### The problem
From the material below, return every line that includes "spray".
>>>>>
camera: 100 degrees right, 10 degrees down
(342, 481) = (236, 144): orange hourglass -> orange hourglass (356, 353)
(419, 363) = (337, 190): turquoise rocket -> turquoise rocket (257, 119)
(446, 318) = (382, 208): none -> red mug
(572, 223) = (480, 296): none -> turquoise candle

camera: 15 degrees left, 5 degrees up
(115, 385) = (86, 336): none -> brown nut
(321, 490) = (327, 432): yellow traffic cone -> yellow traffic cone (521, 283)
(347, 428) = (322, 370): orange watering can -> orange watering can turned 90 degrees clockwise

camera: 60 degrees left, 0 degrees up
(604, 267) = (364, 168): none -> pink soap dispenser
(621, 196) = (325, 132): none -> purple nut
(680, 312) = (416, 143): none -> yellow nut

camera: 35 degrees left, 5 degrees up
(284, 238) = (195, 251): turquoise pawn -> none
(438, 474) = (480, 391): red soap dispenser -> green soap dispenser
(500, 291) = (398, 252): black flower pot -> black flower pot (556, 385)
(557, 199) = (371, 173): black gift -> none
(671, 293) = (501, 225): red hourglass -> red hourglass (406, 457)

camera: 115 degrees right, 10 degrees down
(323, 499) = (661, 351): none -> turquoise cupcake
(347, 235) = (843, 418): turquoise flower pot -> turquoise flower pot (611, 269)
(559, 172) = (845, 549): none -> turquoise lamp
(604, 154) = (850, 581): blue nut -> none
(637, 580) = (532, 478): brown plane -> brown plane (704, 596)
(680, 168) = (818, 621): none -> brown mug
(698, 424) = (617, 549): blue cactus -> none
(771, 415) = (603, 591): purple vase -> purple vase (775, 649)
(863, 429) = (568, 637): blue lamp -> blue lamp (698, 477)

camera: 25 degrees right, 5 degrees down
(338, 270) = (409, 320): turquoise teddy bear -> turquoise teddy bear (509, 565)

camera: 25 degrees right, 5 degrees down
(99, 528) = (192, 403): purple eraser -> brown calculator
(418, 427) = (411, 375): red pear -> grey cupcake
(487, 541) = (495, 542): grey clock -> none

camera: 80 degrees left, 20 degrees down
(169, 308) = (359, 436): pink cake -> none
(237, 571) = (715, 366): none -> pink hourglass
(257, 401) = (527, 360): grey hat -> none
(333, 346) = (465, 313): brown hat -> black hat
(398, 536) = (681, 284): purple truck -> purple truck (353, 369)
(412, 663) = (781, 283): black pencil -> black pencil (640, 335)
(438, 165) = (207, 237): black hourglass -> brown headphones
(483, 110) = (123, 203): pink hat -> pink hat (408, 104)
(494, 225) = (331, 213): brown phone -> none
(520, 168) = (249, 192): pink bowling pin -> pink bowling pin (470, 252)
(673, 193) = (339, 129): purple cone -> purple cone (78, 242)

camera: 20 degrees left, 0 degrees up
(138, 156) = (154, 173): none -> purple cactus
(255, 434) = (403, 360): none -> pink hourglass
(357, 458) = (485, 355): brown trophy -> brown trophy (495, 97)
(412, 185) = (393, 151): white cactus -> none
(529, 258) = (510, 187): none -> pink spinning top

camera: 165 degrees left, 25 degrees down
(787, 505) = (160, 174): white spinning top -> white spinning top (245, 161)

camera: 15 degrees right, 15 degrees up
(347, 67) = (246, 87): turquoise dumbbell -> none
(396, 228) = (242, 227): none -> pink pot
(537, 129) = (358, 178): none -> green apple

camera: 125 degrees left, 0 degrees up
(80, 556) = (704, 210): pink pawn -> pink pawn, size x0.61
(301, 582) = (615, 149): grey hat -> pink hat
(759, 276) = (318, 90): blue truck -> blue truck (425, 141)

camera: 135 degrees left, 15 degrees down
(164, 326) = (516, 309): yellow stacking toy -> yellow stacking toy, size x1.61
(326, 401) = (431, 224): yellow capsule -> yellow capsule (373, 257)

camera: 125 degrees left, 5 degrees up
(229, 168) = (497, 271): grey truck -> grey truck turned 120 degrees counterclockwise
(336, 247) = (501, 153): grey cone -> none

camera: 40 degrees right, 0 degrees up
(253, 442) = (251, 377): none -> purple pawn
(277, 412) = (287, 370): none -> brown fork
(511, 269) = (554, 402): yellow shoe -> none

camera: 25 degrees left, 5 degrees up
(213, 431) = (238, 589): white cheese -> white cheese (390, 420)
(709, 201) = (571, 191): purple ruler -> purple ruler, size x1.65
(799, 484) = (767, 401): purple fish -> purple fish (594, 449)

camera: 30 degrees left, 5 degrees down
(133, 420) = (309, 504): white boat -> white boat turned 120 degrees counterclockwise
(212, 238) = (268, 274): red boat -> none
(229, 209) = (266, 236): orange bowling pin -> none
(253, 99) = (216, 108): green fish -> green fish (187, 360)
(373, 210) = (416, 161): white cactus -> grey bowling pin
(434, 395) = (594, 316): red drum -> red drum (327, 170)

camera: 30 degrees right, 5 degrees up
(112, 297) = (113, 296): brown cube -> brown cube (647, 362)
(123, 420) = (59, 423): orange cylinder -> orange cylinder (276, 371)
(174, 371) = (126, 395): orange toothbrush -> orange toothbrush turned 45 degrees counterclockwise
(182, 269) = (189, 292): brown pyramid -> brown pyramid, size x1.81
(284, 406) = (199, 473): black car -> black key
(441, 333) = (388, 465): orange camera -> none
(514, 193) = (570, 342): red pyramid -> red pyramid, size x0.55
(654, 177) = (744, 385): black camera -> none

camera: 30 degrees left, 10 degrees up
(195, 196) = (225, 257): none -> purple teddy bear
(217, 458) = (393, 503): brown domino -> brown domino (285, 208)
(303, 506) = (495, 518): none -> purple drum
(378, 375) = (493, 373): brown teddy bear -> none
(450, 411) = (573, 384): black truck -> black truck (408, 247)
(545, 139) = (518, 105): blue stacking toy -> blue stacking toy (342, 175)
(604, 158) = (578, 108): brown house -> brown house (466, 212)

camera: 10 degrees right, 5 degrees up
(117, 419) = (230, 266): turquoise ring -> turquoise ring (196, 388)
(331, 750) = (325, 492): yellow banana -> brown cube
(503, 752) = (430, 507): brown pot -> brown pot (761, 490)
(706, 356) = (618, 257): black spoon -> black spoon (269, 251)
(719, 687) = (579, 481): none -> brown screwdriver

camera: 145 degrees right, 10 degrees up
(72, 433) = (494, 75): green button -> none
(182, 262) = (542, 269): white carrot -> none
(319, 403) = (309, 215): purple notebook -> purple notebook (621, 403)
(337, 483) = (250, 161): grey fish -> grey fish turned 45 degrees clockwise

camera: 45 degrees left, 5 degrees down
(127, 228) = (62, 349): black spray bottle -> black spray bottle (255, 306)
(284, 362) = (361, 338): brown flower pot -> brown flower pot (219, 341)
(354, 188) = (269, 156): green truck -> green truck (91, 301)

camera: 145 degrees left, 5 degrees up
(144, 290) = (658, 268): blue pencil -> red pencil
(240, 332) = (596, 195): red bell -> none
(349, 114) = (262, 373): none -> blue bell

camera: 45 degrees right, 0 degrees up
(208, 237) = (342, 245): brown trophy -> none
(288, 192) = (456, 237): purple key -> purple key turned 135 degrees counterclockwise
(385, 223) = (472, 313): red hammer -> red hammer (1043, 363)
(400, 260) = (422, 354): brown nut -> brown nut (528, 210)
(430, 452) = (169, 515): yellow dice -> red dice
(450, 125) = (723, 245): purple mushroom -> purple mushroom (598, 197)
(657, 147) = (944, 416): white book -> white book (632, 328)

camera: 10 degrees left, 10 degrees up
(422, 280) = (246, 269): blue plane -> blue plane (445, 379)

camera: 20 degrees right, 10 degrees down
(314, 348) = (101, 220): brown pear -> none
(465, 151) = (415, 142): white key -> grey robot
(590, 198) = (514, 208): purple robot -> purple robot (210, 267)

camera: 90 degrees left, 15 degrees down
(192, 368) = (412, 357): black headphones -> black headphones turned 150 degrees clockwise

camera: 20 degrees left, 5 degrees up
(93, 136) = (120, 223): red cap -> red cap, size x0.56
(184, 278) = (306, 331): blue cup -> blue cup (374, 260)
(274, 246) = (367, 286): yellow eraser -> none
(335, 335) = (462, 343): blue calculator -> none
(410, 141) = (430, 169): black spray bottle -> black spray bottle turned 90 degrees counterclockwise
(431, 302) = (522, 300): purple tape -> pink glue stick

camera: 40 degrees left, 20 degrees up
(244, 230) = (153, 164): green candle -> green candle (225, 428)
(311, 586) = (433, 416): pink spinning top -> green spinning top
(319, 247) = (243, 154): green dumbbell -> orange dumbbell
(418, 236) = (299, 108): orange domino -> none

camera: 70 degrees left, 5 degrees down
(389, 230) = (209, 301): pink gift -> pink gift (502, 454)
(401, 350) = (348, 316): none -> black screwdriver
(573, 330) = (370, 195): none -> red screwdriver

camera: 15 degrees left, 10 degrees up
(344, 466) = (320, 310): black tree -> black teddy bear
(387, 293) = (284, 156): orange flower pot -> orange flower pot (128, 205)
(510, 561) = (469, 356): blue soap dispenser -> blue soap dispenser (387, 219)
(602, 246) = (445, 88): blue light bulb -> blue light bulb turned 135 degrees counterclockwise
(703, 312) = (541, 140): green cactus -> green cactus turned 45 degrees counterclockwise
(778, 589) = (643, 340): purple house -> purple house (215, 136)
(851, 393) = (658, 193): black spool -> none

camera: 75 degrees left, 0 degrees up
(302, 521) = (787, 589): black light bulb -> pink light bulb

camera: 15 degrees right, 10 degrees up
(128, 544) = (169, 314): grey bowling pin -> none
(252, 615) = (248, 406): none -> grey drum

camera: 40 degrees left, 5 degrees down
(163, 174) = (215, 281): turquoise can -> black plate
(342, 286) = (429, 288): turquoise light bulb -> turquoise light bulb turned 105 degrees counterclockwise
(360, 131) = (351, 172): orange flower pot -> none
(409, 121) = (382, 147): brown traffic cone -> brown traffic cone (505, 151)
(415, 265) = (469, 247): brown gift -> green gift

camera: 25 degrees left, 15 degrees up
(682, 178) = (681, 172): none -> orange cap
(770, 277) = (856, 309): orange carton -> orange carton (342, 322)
<<<<<
### Task answer
(127, 228) = (62, 349): black spray bottle -> black spray bottle (255, 306)
(410, 141) = (430, 169): black spray bottle -> black spray bottle turned 90 degrees counterclockwise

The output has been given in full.